Transcribe the data below verbatim, line for line, and omit the pictures from your transcription.
** START OF RECORD EXCERPTS **
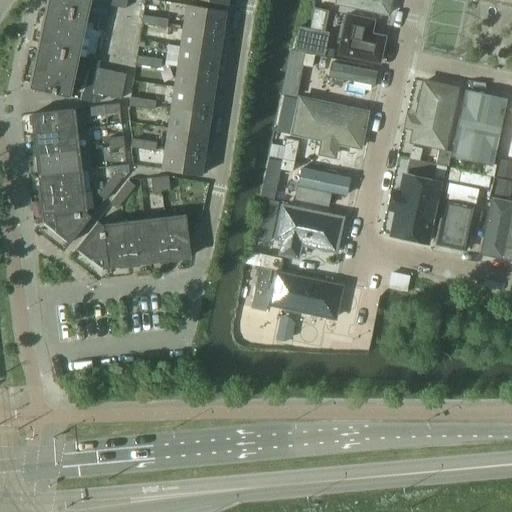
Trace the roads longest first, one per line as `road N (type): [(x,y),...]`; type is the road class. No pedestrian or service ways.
road 1 (secondary): [(511,430),(368,432),(0,467)]
road 2 (secondary): [(103,511),(511,471)]
road 3 (residential): [(396,58),(354,251),(511,285)]
road 4 (residential): [(197,282),(249,0)]
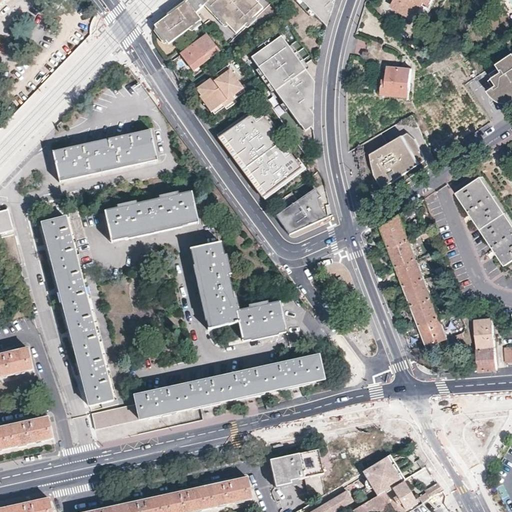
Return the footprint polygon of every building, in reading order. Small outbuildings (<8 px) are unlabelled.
[(207,3),(204,0),(188,0),(187,1),(196,13),(207,3)] [(263,9),(255,0),(204,0),(207,3),(236,34),(263,9)] [(305,0),(323,17),(330,15),(333,4),(332,2),(334,0),(305,0)] [(425,0),(430,3),(431,0),(393,0),(391,4),(414,17),(423,0),(425,0)] [(196,13),(187,1),(180,6),(174,11),(154,26),(155,27),(162,35),(169,45),(202,20),(196,13)] [(219,52),(207,36),(180,55),(186,64),(192,72),(219,52)] [(307,122),(314,132),(314,115),(311,111),(314,109),(306,99),(314,93),(315,83),(282,37),(252,59),(301,126),(307,122)] [(511,50),(495,61),(499,68),(489,75),(494,82),(508,99),(511,96),(511,50)] [(385,65),(382,93),(409,96),(412,69),(385,65)] [(224,107),(235,100),(245,92),(238,82),(233,75),(228,67),(217,75),(220,78),(210,86),(207,82),(196,90),(201,97),(207,104),(213,112),(214,114),(224,107)] [(210,86),(220,78),(217,75),(215,71),(204,78),(207,82),(210,86)] [(508,99),(494,82),(486,87),(494,95),(497,97),(501,100),(508,99)] [(237,103),(235,100),(224,107),(226,110),(237,103)] [(223,132),(218,135),(263,196),(301,168),(290,153),(285,157),(272,139),(277,135),(262,114),(253,120),(247,112),(234,122),(229,116),(218,125),(223,132)] [(403,129),(367,151),(372,171),(374,174),(380,185),(403,169),(421,157),(411,136),(403,129)] [(157,161),(150,130),(51,152),(58,183),(157,161)] [(317,171),(311,163),(302,169),(309,178),(318,171),(317,171)] [(511,218),(482,175),(458,192),(507,265),(511,261),(511,218)] [(318,198),(321,196),(315,188),(308,193),(314,201),(318,198)] [(111,243),(199,223),(192,192),(104,212),(111,243)] [(282,222),(291,235),(311,225),(307,217),(320,206),(318,198),(314,201),(308,193),(298,201),(291,192),(281,200),(287,208),(277,216),(282,222)] [(54,272),(78,266),(65,219),(71,217),(69,212),(64,213),(61,203),(52,205),(55,216),(53,217),(54,222),(41,225),(46,242),(54,272)] [(311,225),(327,217),(320,206),(307,217),(311,225)] [(0,212),(0,243),(6,266),(20,263),(7,210),(0,212)] [(390,246),(410,239),(400,214),(382,226),(390,246)] [(398,266),(417,258),(410,239),(390,246),(398,266)] [(232,290),(228,273),(231,272),(227,255),(224,256),(222,244),(191,251),(208,329),(238,323),(242,339),(287,329),(280,302),(268,305),(267,302),(249,306),(249,308),(240,311),(236,297),(233,297),(232,290)] [(405,285),(425,278),(417,258),(398,266),(405,285)] [(63,305),(87,299),(78,266),(54,272),(63,305)] [(413,305),(433,298),(425,278),(405,285),(413,305)] [(421,325),(440,317),(433,298),(413,305),(421,325)] [(80,371),(104,365),(95,330),(87,299),(63,305),(69,330),(80,371)] [(448,338),(440,317),(421,325),(429,345),(448,338)] [(478,348),(495,346),(493,318),(475,319),(478,348)] [(464,338),(462,333),(449,338),(451,343),(464,338)] [(479,370),(497,369),(495,346),(478,348),(479,370)] [(0,377),(32,369),(28,348),(18,350),(0,354),(0,377)] [(259,367),(265,393),(297,387),(327,380),(322,354),(259,367)] [(102,408),(117,404),(116,399),(114,400),(104,365),(80,371),(85,388),(90,406),(100,403),(102,408)] [(195,381),(201,407),(251,396),(265,393),(259,367),(195,381)] [(135,404),(139,420),(172,413),(201,407),(195,381),(133,394),(135,404)] [(129,422),(139,420),(135,404),(93,413),(97,429),(129,422)] [(0,450),(53,439),(48,417),(27,422),(0,427),(0,450)] [(324,475),(319,450),(269,460),(275,488),(299,483),(298,480),(324,475)] [(402,481),(388,456),(363,471),(377,495),(385,491),(402,481)] [(89,511),(192,511),(252,499),(247,477),(218,484),(177,493),(140,501),(109,508),(89,511)] [(351,511),(350,511),(368,511),(390,500),(398,511),(403,511),(417,504),(402,481),(385,491),(377,495),(351,511)] [(420,498),(423,504),(443,492),(438,484),(424,492),(426,494),(420,498)] [(335,511),(353,502),(347,491),(312,511),(335,511)] [(0,509),(0,511),(51,511),(49,499),(36,502),(21,505),(0,509)]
** END OF RECORD EXCERPTS **
_SOLVED EXERCISE_
Trace the roads longest first, one per line as `road N (type): [(x,y),...]`; type is the road class. No pedestrian or service ways.
road 1 (secondary): [(511,430),(368,432),(0,467)]
road 2 (secondary): [(103,511),(511,471)]
road 3 (residential): [(396,58),(354,251),(511,285)]
road 4 (residential): [(197,282),(249,0)]
Return the footprint polygon of every building, in reading order. Small outbuildings (<8 px) are unlabelled.
[(207,3),(204,0),(188,0),(187,1),(196,13),(207,3)] [(263,9),(255,0),(204,0),(207,3),(236,34),(263,9)] [(305,0),(323,17),(330,15),(333,4),(332,2),(334,0),(305,0)] [(425,0),(430,3),(431,0),(393,0),(391,4),(414,17),(423,0),(425,0)] [(196,13),(187,1),(180,6),(174,11),(154,26),(155,27),(162,35),(169,45),(202,20),(196,13)] [(219,52),(207,36),(180,55),(186,64),(192,72),(219,52)] [(307,122),(314,132),(314,115),(311,111),(314,109),(306,99),(314,93),(315,83),(282,37),(252,59),(301,126),(307,122)] [(511,50),(495,61),(499,68),(489,75),(494,82),(508,99),(511,96),(511,50)] [(385,65),(382,93),(409,96),(412,69),(385,65)] [(224,107),(235,100),(245,92),(238,82),(233,75),(228,67),(217,75),(220,78),(210,86),(207,82),(196,90),(201,97),(207,104),(213,112),(214,114),(224,107)] [(210,86),(220,78),(217,75),(215,71),(204,78),(207,82),(210,86)] [(508,99),(494,82),(486,87),(494,95),(497,97),(501,100),(508,99)] [(237,103),(235,100),(224,107),(226,110),(237,103)] [(223,132),(218,135),(263,196),(301,168),(290,153),(285,157),(272,139),(277,135),(262,114),(253,120),(247,112),(234,122),(229,116),(218,125),(223,132)] [(403,129),(367,151),(372,171),(374,174),(380,185),(403,169),(421,157),(411,136),(403,129)] [(157,161),(150,130),(51,152),(58,183),(157,161)] [(317,171),(311,163),(302,169),(309,178),(318,171),(317,171)] [(511,218),(482,175),(458,192),(507,265),(511,261),(511,218)] [(318,198),(321,196),(315,188),(308,193),(314,201),(318,198)] [(111,243),(199,223),(192,192),(104,212),(111,243)] [(282,222),(291,235),(311,225),(307,217),(320,206),(318,198),(314,201),(308,193),(298,201),(291,192),(281,200),(287,208),(277,216),(282,222)] [(54,272),(78,266),(65,219),(71,217),(69,212),(64,213),(61,203),(52,205),(55,216),(53,217),(54,222),(41,225),(46,242),(54,272)] [(311,225),(327,217),(320,206),(307,217),(311,225)] [(0,212),(0,243),(6,266),(20,263),(7,210),(0,212)] [(390,246),(410,239),(400,214),(382,226),(390,246)] [(398,266),(417,258),(410,239),(390,246),(398,266)] [(232,290),(228,273),(231,272),(227,255),(224,256),(222,244),(191,251),(208,329),(238,323),(242,339),(287,329),(280,302),(268,305),(267,302),(249,306),(249,308),(240,311),(236,297),(233,297),(232,290)] [(405,285),(425,278),(417,258),(398,266),(405,285)] [(63,305),(87,299),(78,266),(54,272),(63,305)] [(413,305),(433,298),(425,278),(405,285),(413,305)] [(421,325),(440,317),(433,298),(413,305),(421,325)] [(80,371),(104,365),(95,330),(87,299),(63,305),(69,330),(80,371)] [(448,338),(440,317),(421,325),(429,345),(448,338)] [(478,348),(495,346),(493,318),(475,319),(478,348)] [(464,338),(462,333),(449,338),(451,343),(464,338)] [(479,370),(497,369),(495,346),(478,348),(479,370)] [(0,377),(32,369),(28,348),(18,350),(0,354),(0,377)] [(259,367),(265,393),(297,387),(327,380),(322,354),(259,367)] [(102,408),(117,404),(116,399),(114,400),(104,365),(80,371),(85,388),(90,406),(100,403),(102,408)] [(195,381),(201,407),(251,396),(265,393),(259,367),(195,381)] [(135,404),(139,420),(172,413),(201,407),(195,381),(133,394),(135,404)] [(129,422),(139,420),(135,404),(93,413),(97,429),(129,422)] [(0,450),(53,439),(48,417),(27,422),(0,427),(0,450)] [(324,475),(319,450),(269,460),(275,488),(299,483),(298,480),(324,475)] [(402,481),(388,456),(363,471),(377,495),(385,491),(402,481)] [(89,511),(192,511),(252,499),(247,477),(218,484),(177,493),(140,501),(109,508),(89,511)] [(351,511),(350,511),(368,511),(390,500),(398,511),(403,511),(417,504),(402,481),(385,491),(377,495),(351,511)] [(420,498),(423,504),(443,492),(438,484),(424,492),(426,494),(420,498)] [(335,511),(353,502),(347,491),(312,511),(335,511)] [(0,509),(0,511),(51,511),(49,499),(36,502),(21,505),(0,509)]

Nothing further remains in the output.